### WORK ORDER
In your copy, include every line of the listing below exactly but none of the pictures.

### DATA PROVIDED
╭──

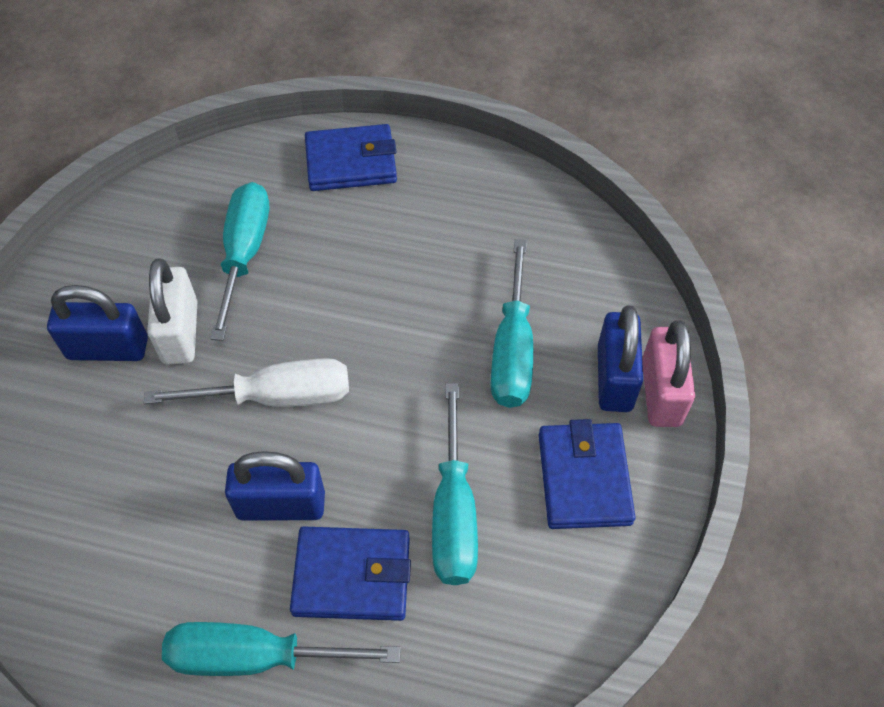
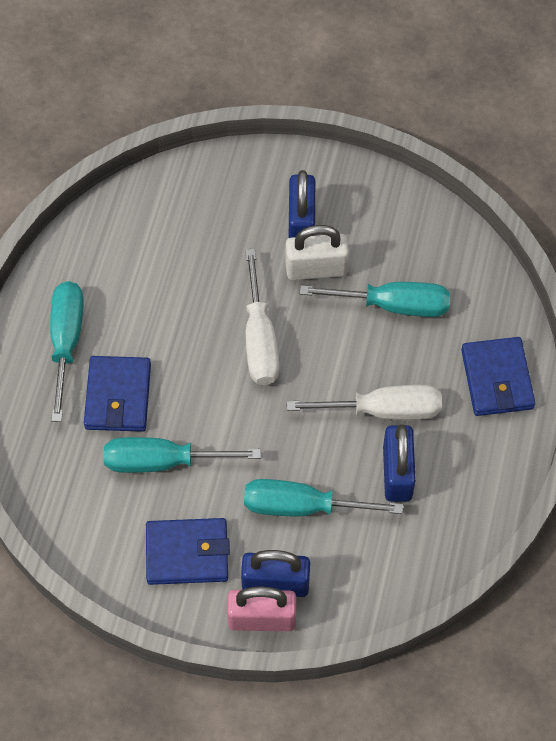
camera: 90 degrees right, 5 degrees up
(281, 505) = (172, 348): blue padlock -> blue padlock (397, 473)
(385, 266) = (383, 410): none -> white screwdriver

╰──

### EXERCISE RESULT
camera: 90 degrees right, 5 degrees up
(281, 505) = (172, 348): blue padlock -> blue padlock (397, 473)
(385, 266) = (383, 410): none -> white screwdriver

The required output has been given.